*** DATA LISTING ***

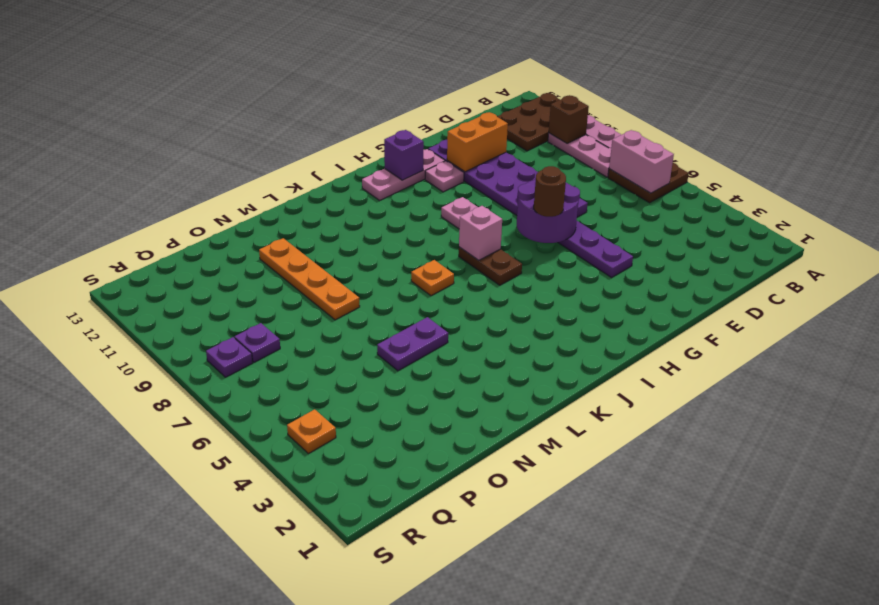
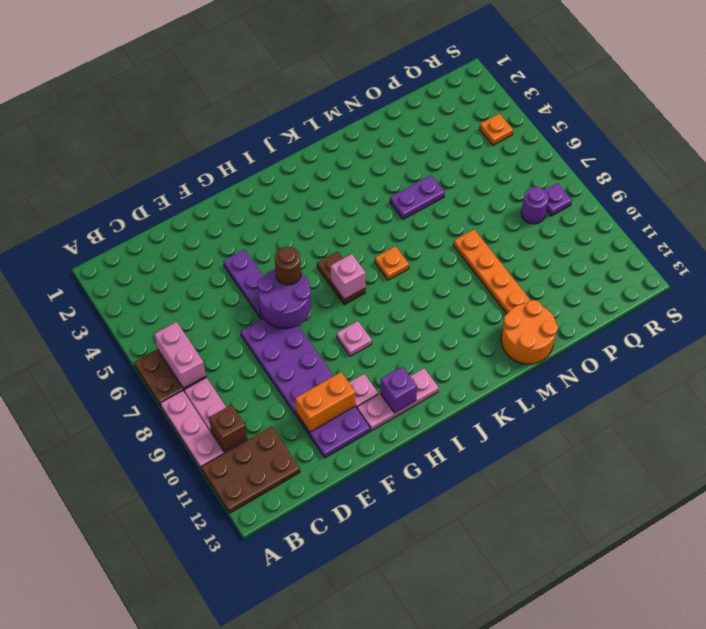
none -> orange round brick M12:N13 level 1
purple plate Q8 level 1 -> purple round brick Q8 level 1

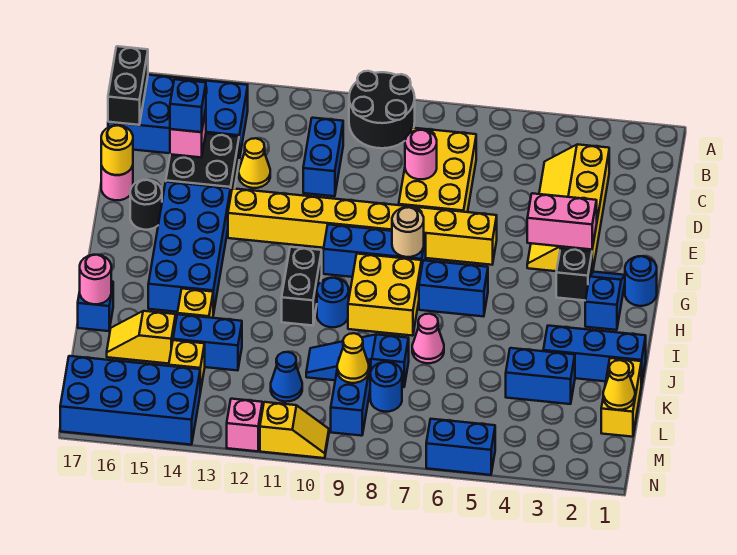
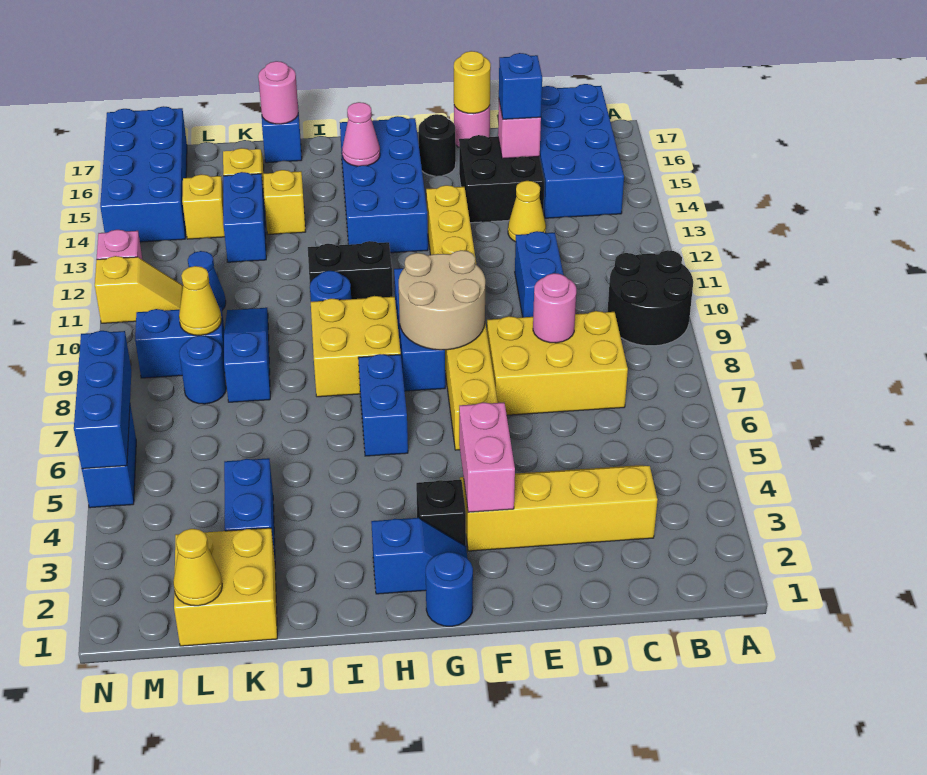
black brick B17:C17 level 2 -> none
blue brick C11:D11 level 1 -> blue brick D10:D11 level 1
blue brick F14:I15 level 1 -> blue brick G13:H16 level 1
tan round brick G8 level 2 -> tan round brick F8:G9 level 2
blue brick J1:J3 level 1 -> blue brick N5:N7 level 2
pink cone J7 level 1 -> pink cone H15 level 2
yellow brick K1:L1 level 1 -> yellow brick K1:L2 level 1
yellow slope N10:N11 level 1 top 11 -> yellow slope M11:N11 level 1 top N

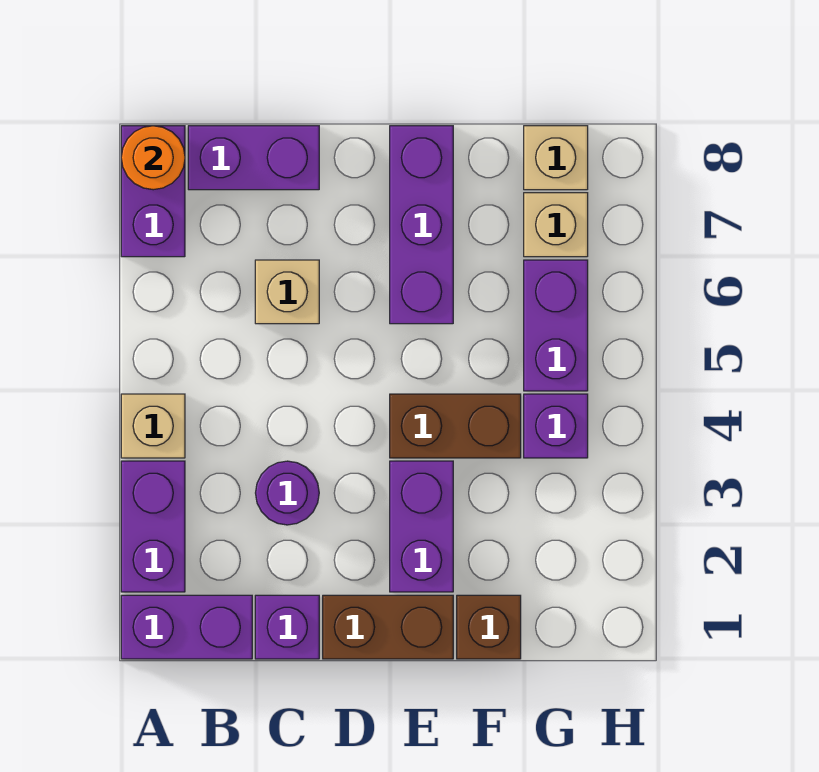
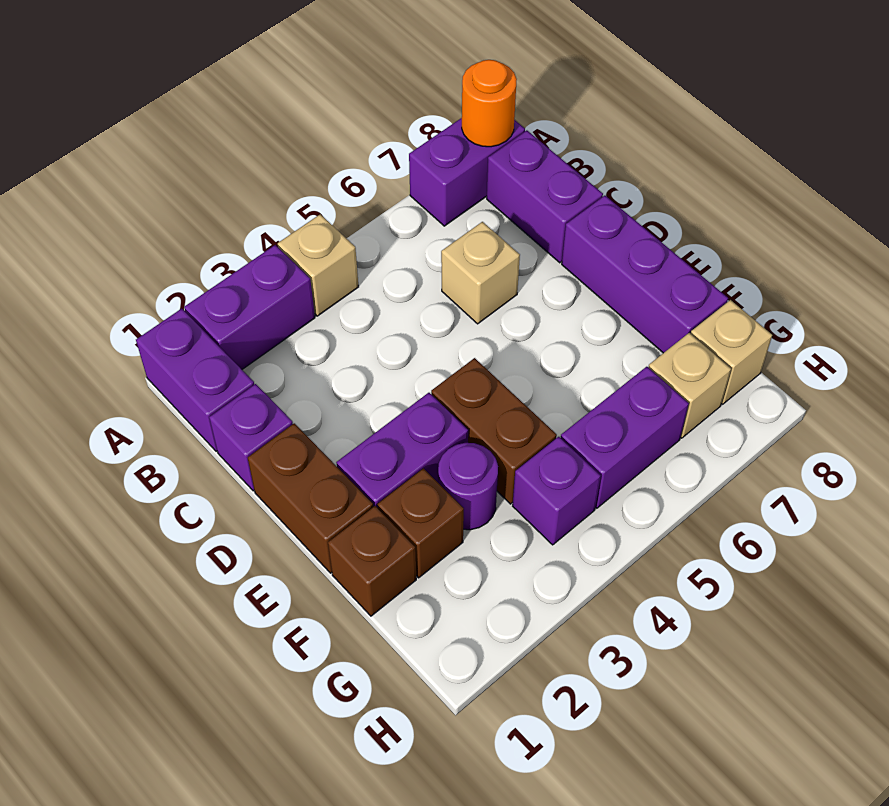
purple round brick C3 level 1 -> purple round brick F3 level 1
purple brick E6:E8 level 1 -> purple brick D8:F8 level 1
none -> brown brick F2 level 1

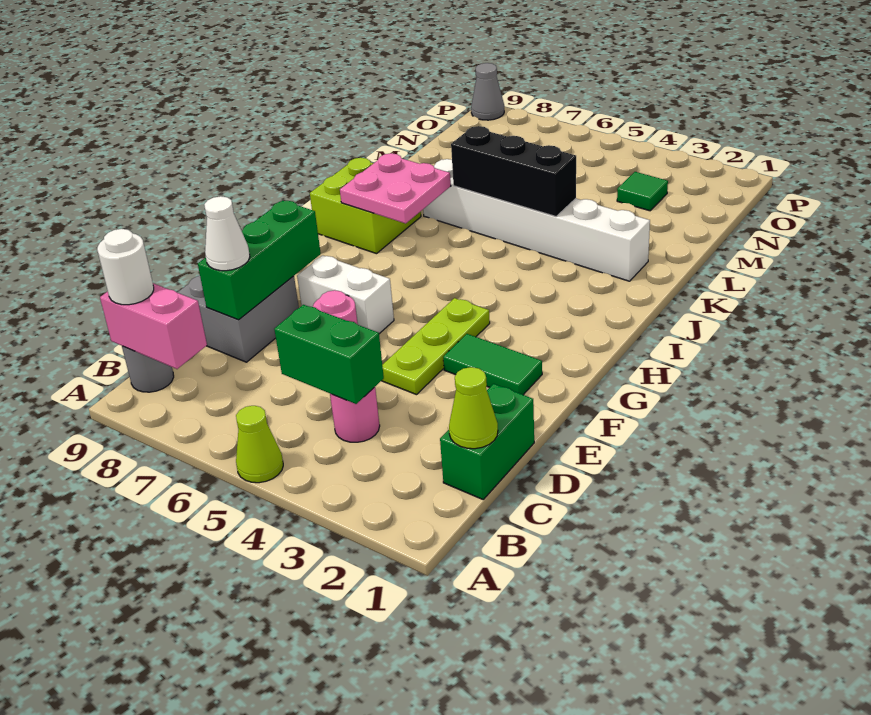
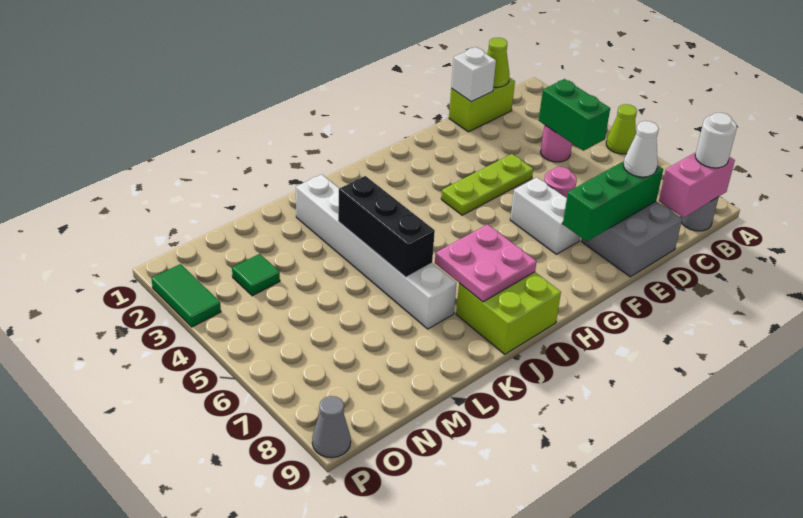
pink brick B8:B9 level 2 -> pink brick B9:C9 level 2
green brick C1:D1 level 1 -> lime brick C1:D1 level 1
none -> white brick D1 level 2
green tile F2:F3 level 1 -> green tile P2:P3 level 1

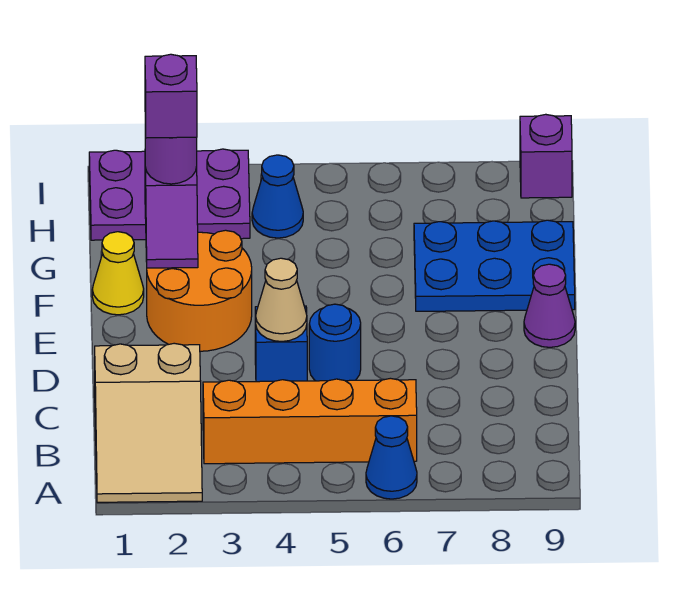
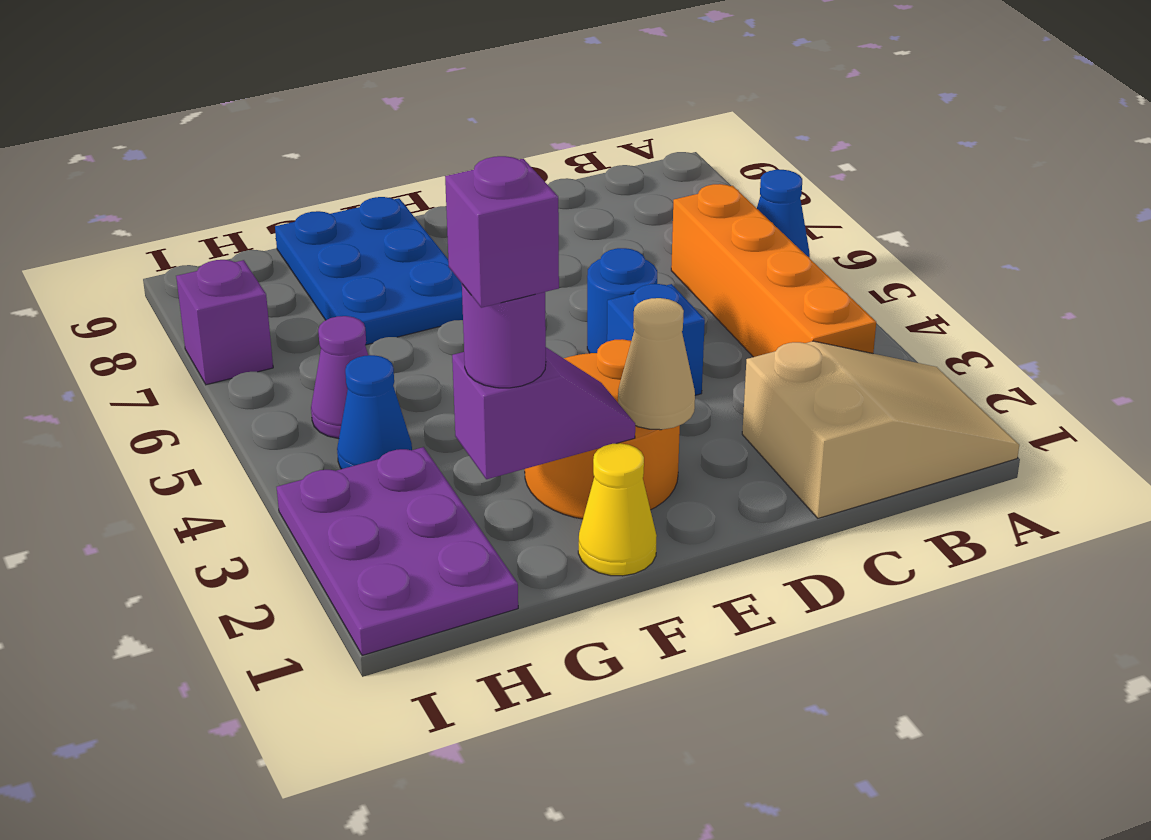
tan cone D4 level 2 -> tan cone E2 level 2
purple cone E9 level 1 -> purple cone H5 level 1
purple brick I9 level 1 -> purple brick I7 level 1

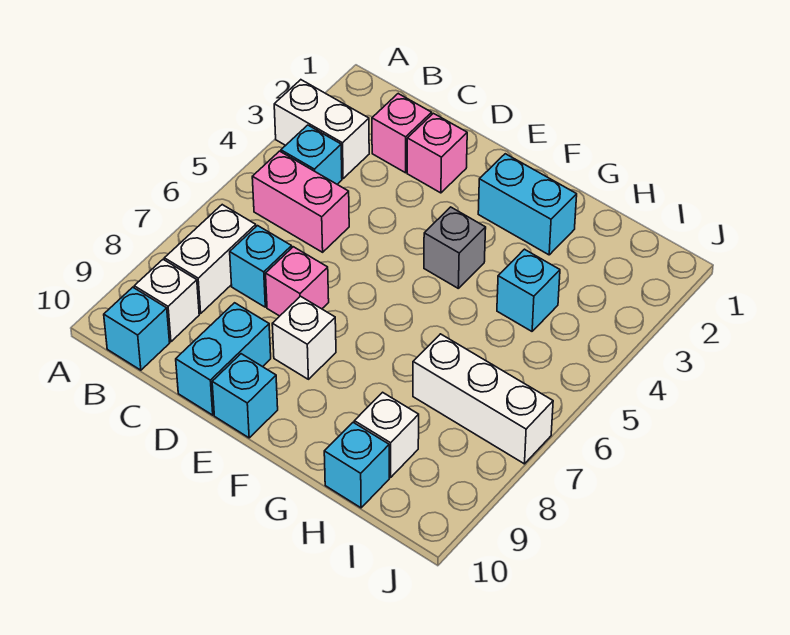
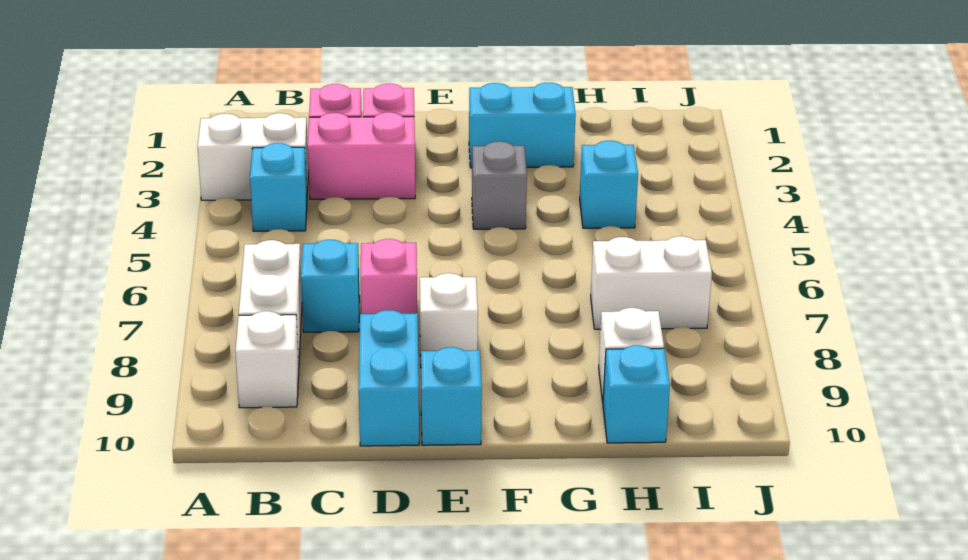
pink brick B5:C5 level 1 -> pink brick C3:D3 level 1
cyan brick B10 level 1 -> none
white brick H7:J7 level 1 -> white brick H7:I7 level 1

***

# TRY IT:
Return every line of the listing that has the word "purple" in it.

# COMPLETED TASK:
purple plate Q8 level 1 -> purple round brick Q8 level 1
purple round brick C3 level 1 -> purple round brick F3 level 1
purple brick E6:E8 level 1 -> purple brick D8:F8 level 1
purple cone E9 level 1 -> purple cone H5 level 1
purple brick I9 level 1 -> purple brick I7 level 1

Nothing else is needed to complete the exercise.